WHAT IS NEEDED
Each line of the data is to be output verbatim, with the images removed.

(Object change descriptions)
------------------------------------------------------------------------

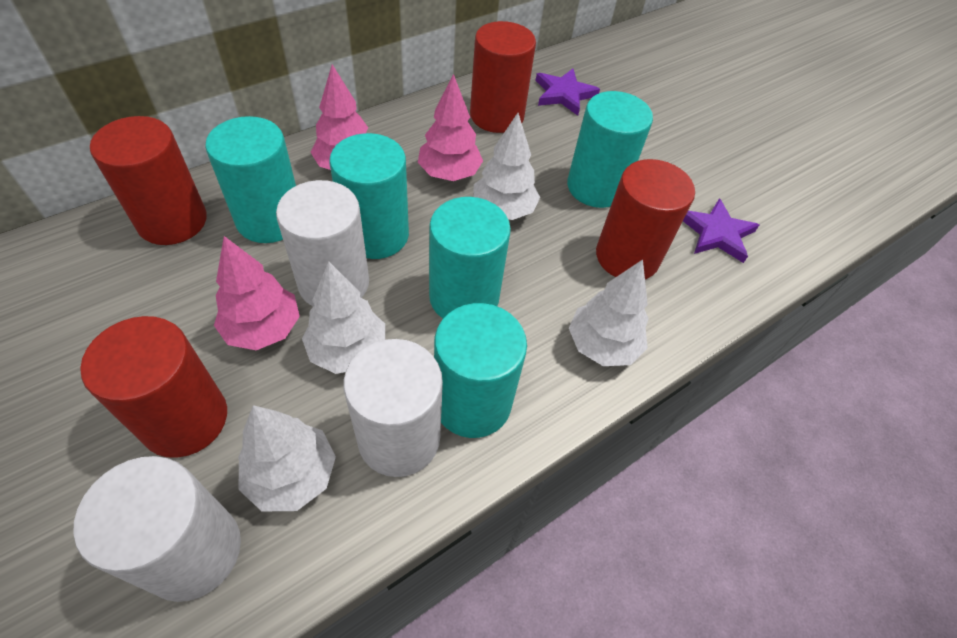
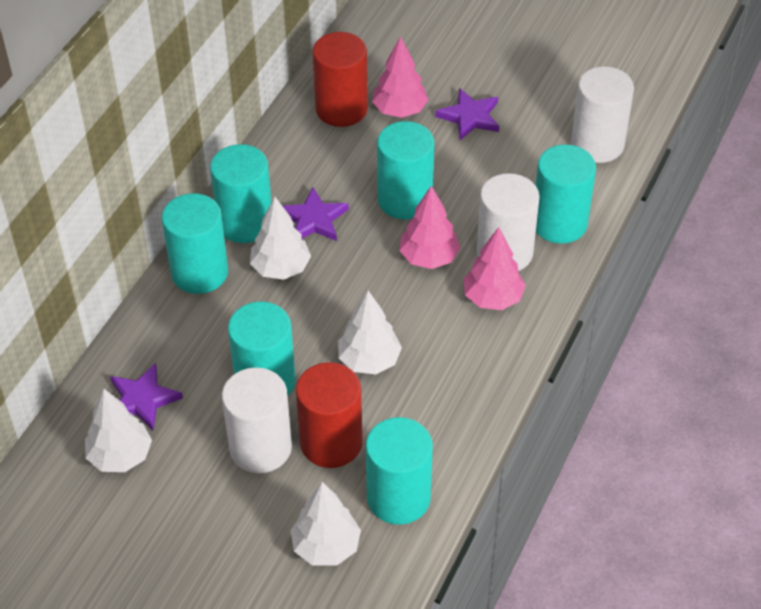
purple star: 2 -> 3
red cylinder: 4 -> 2
turquoise cylinder: 5 -> 6

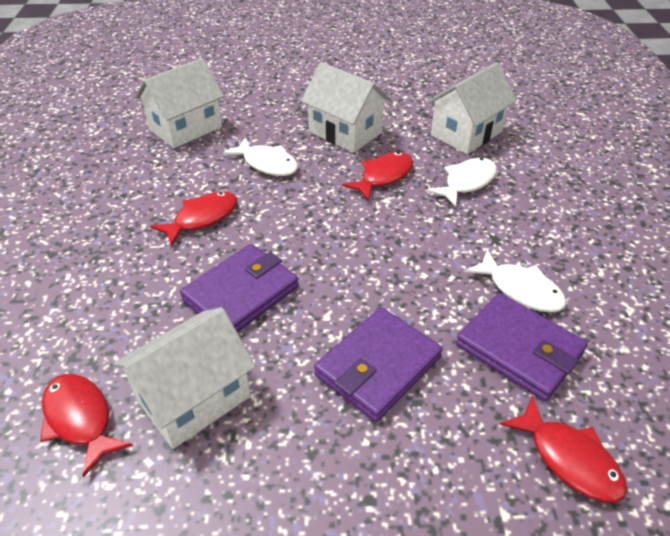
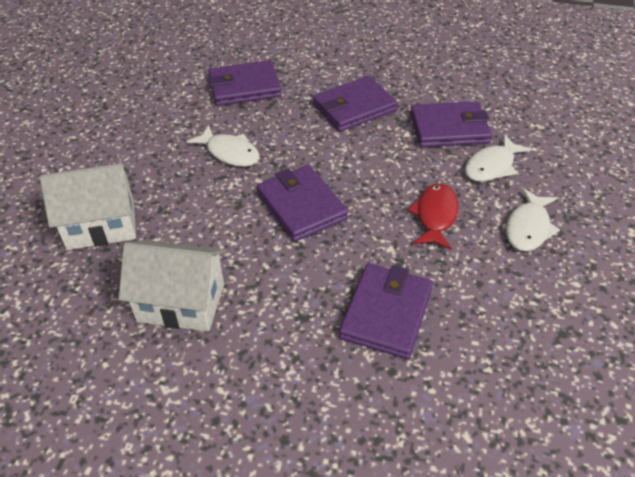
purple wallet: 3 -> 5
red fish: 4 -> 1
white house: 4 -> 2

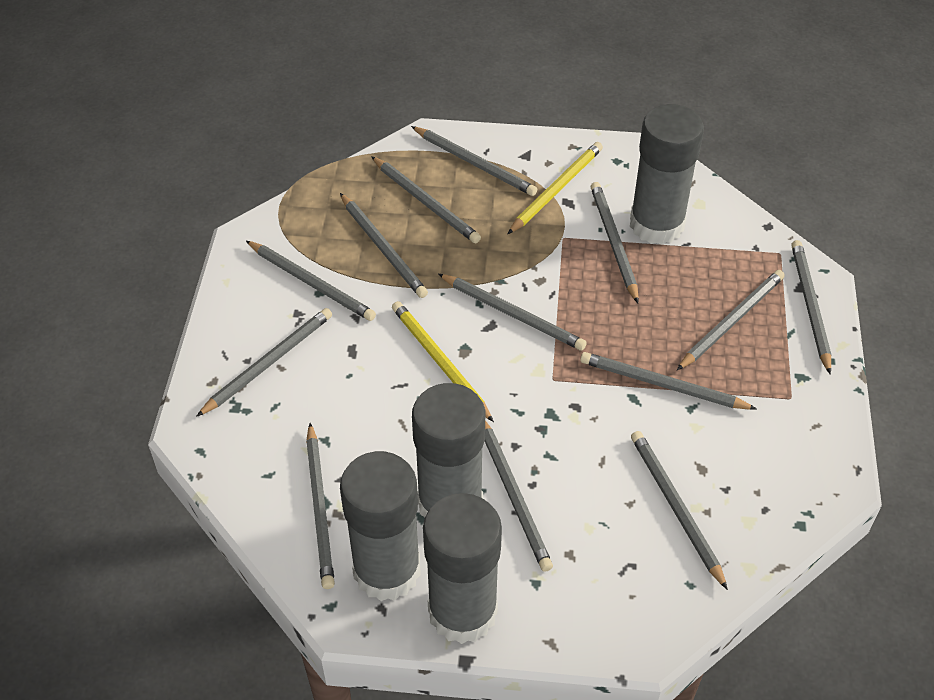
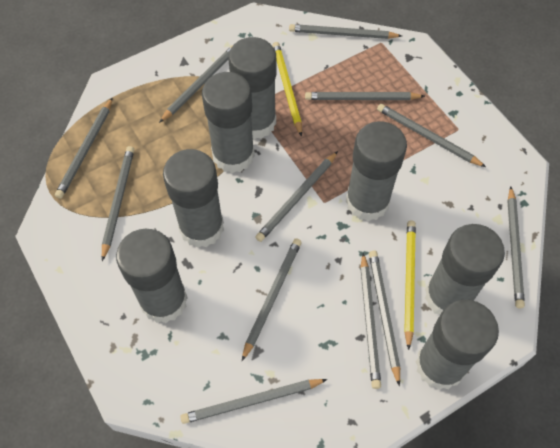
grey glue stick: 4 -> 7
grey pencil: 13 -> 12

------------------------------------------------------------------------

WRITTEN SOLUTION
purple star: 2 -> 3
red cylinder: 4 -> 2
turquoise cylinder: 5 -> 6

purple wallet: 3 -> 5
red fish: 4 -> 1
white house: 4 -> 2

grey glue stick: 4 -> 7
grey pencil: 13 -> 12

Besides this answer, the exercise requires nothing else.